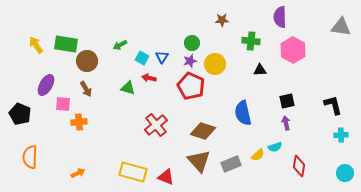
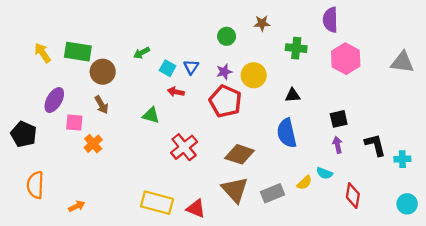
gray triangle: (341, 27) -> (402, 62), moved
green circle: (192, 43) -> (227, 36), moved
black triangle: (260, 70) -> (293, 95), moved
green triangle: (128, 88) -> (151, 115), moved
black L-shape: (333, 105) -> (375, 145), moved
orange cross: (79, 122) -> (93, 144), turned -35
cyan semicircle: (275, 147) -> (324, 173), turned 40
orange arrow: (78, 173) -> (77, 206), moved

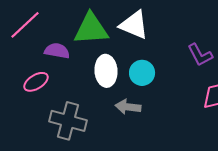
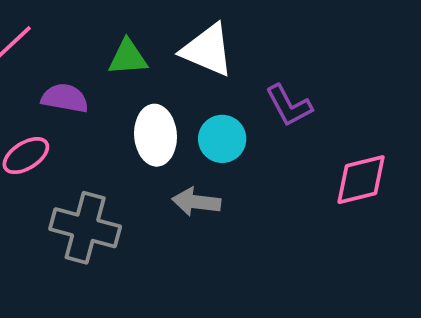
green triangle: (91, 29) -> (128, 57), size x0.6
purple L-shape: (200, 55) -> (289, 106), moved

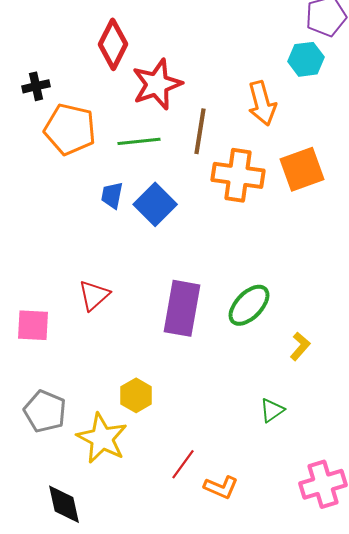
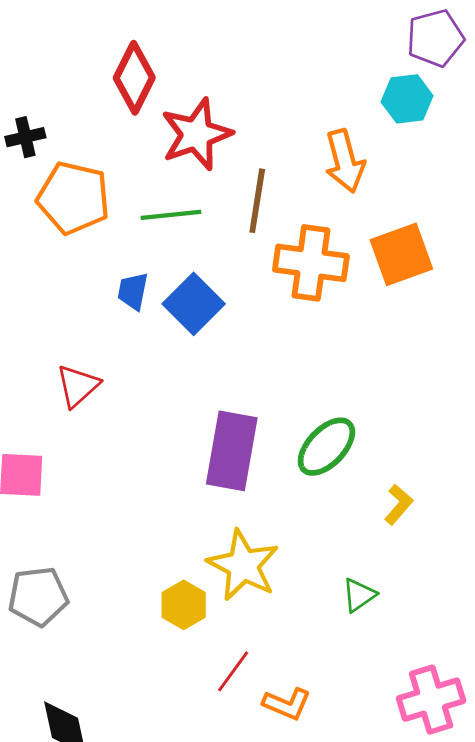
red triangle: (94, 295) -> (78, 386), moved
yellow hexagon: (136, 395) -> (184, 605), moved
gray pentagon: (45, 411) -> (38, 596), turned -30
yellow star: (102, 438) -> (243, 565), moved

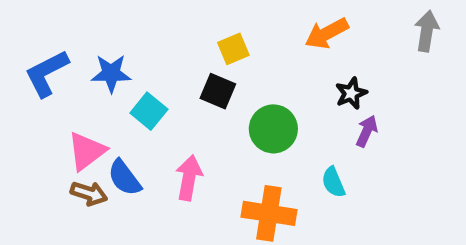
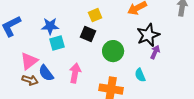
blue star: (111, 73) -> (50, 26), moved
black star: (351, 93) -> (148, 35), size x1.6
cyan square: (149, 111) -> (57, 43), turned 35

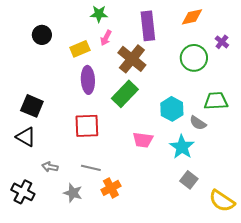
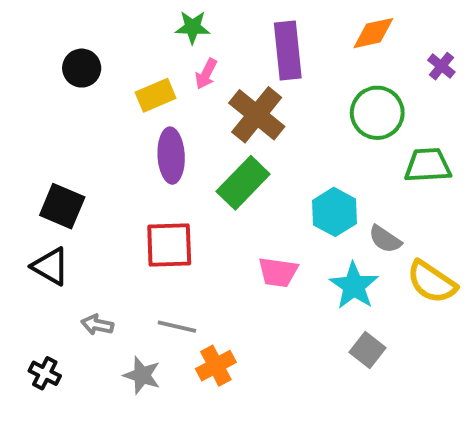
purple cross: (222, 42) -> (441, 66), moved
green trapezoid: (216, 101) -> (428, 165), moved
black cross: (23, 192) -> (45, 373), size x0.7
yellow semicircle: (222, 201) -> (432, 282), moved

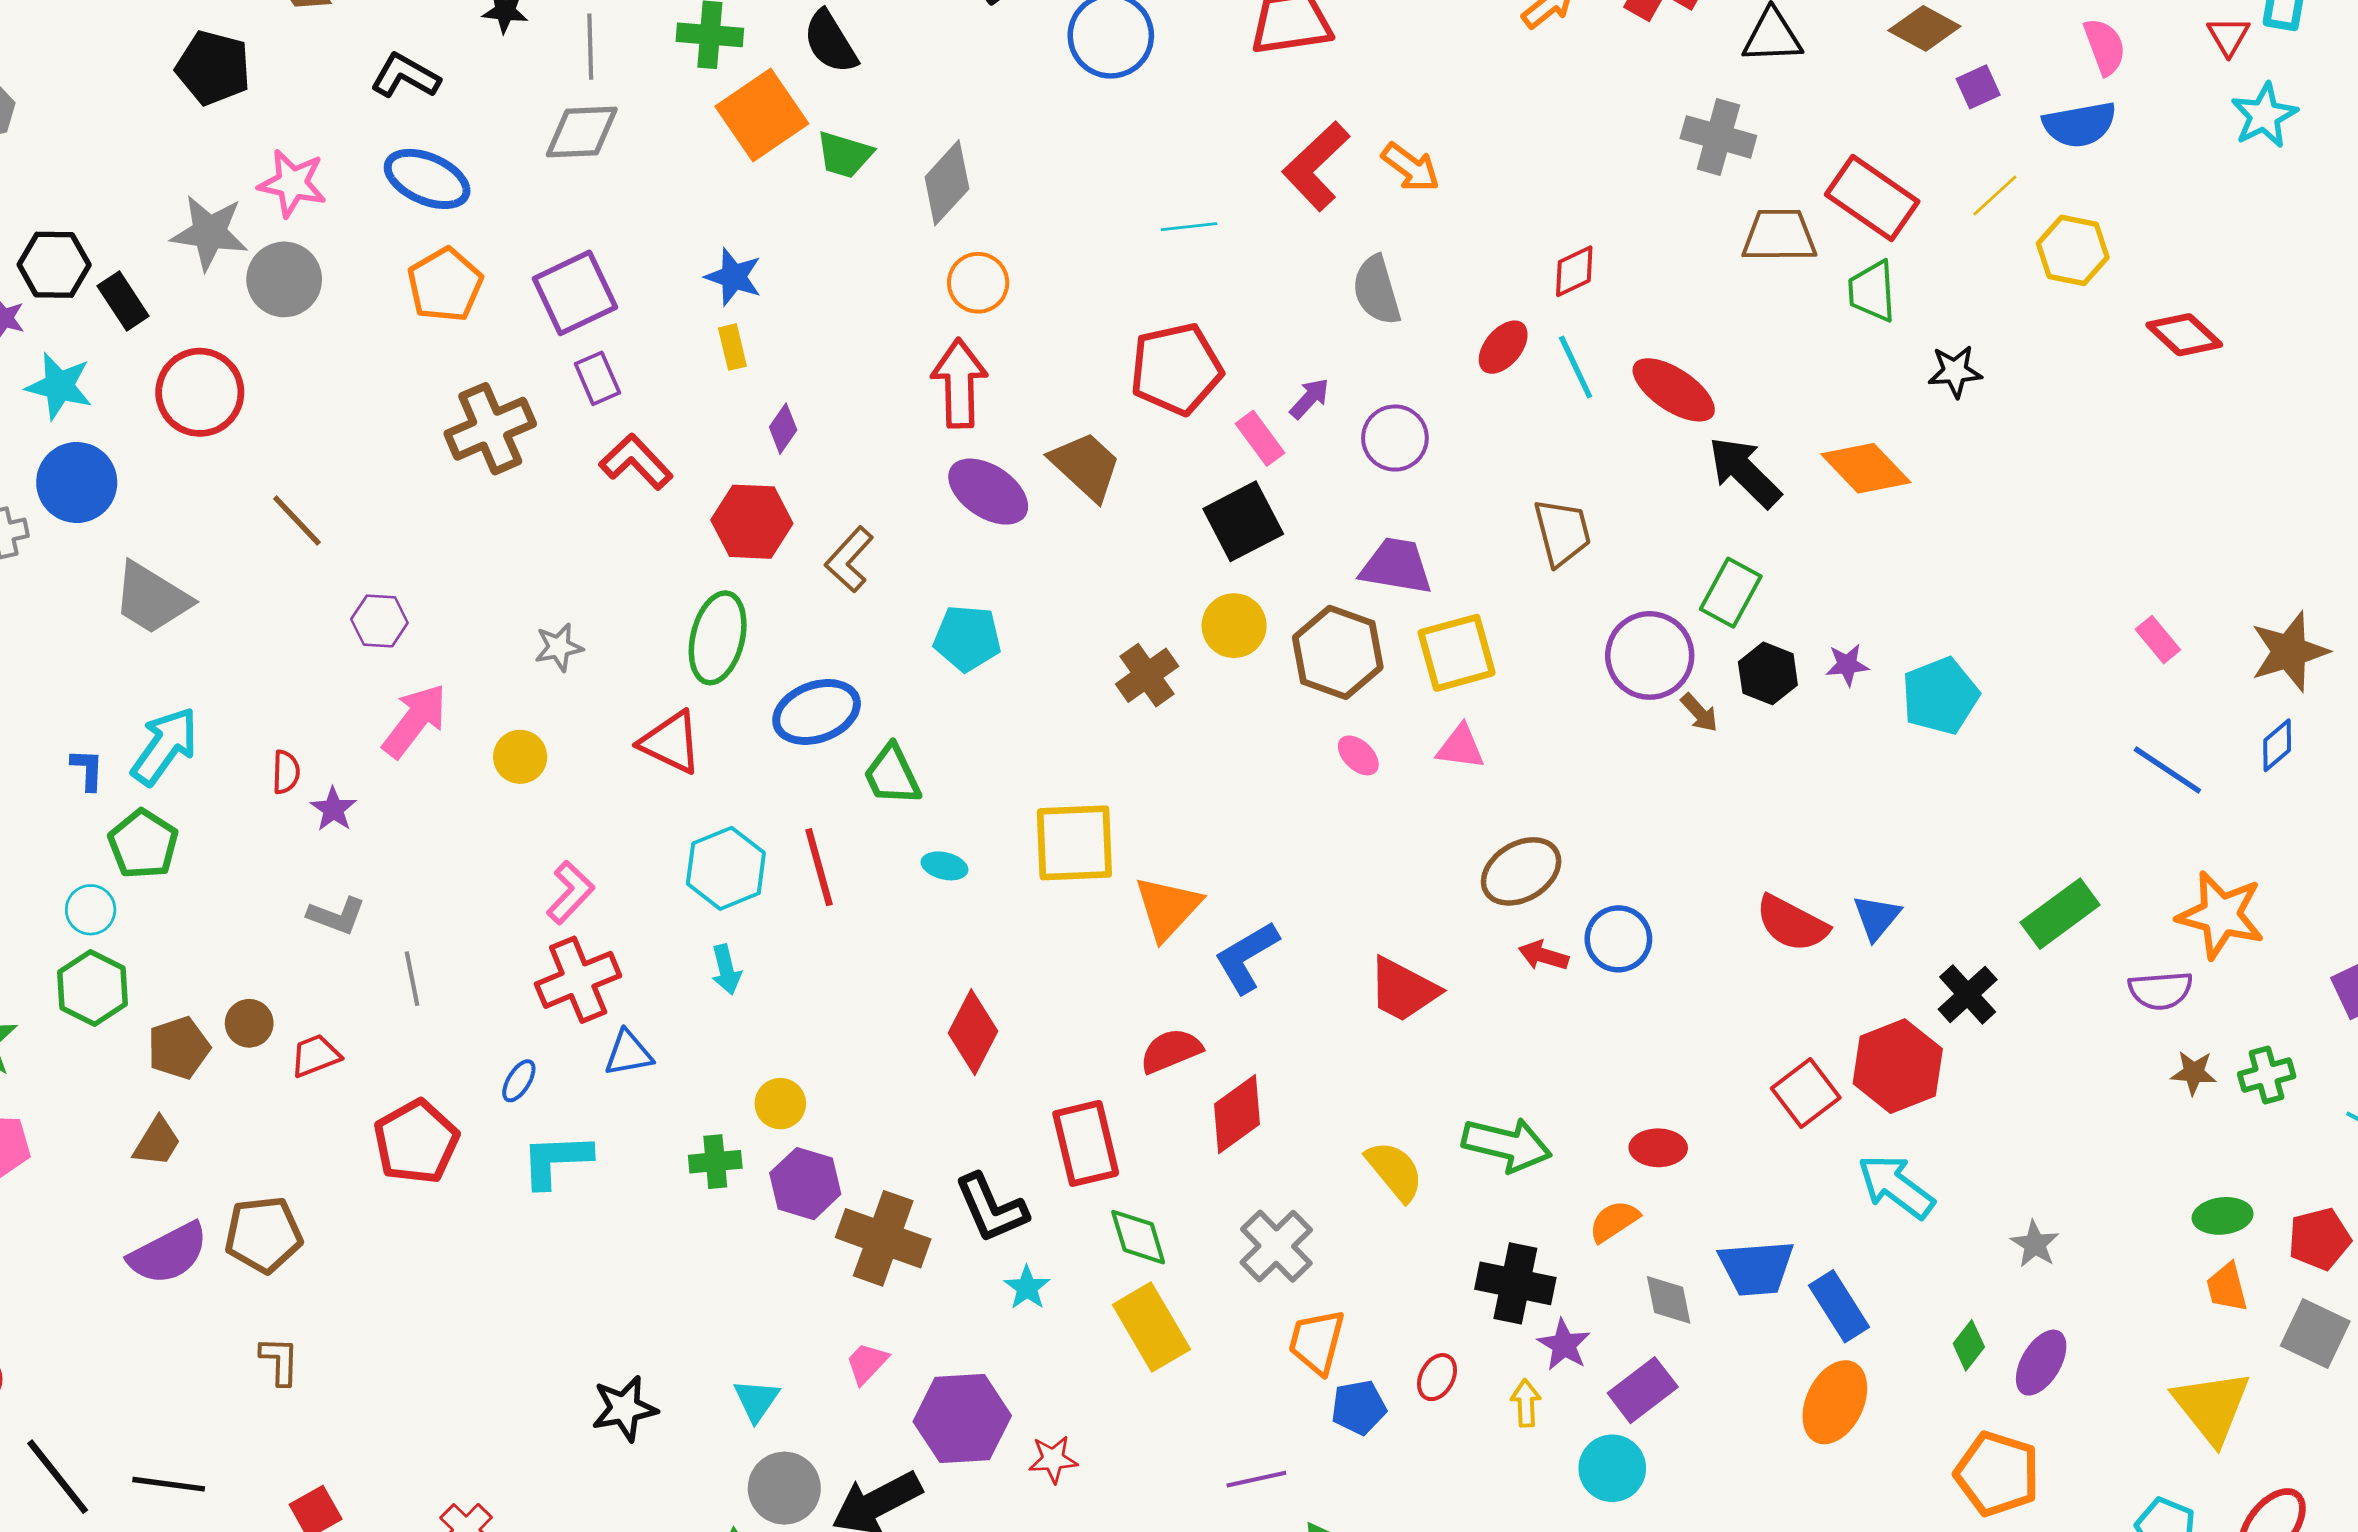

* * *

◆ WHAT TO PRODUCE ◆
Return each line of the records above in which the word "turned" occurs.

◆ EXERCISE SOLUTION ◆
orange cross: (79, 122) -> (93, 144), turned -35
cyan semicircle: (275, 147) -> (324, 173), turned 40
gray pentagon: (45, 411) -> (38, 596), turned -30
cyan square: (149, 111) -> (57, 43), turned 35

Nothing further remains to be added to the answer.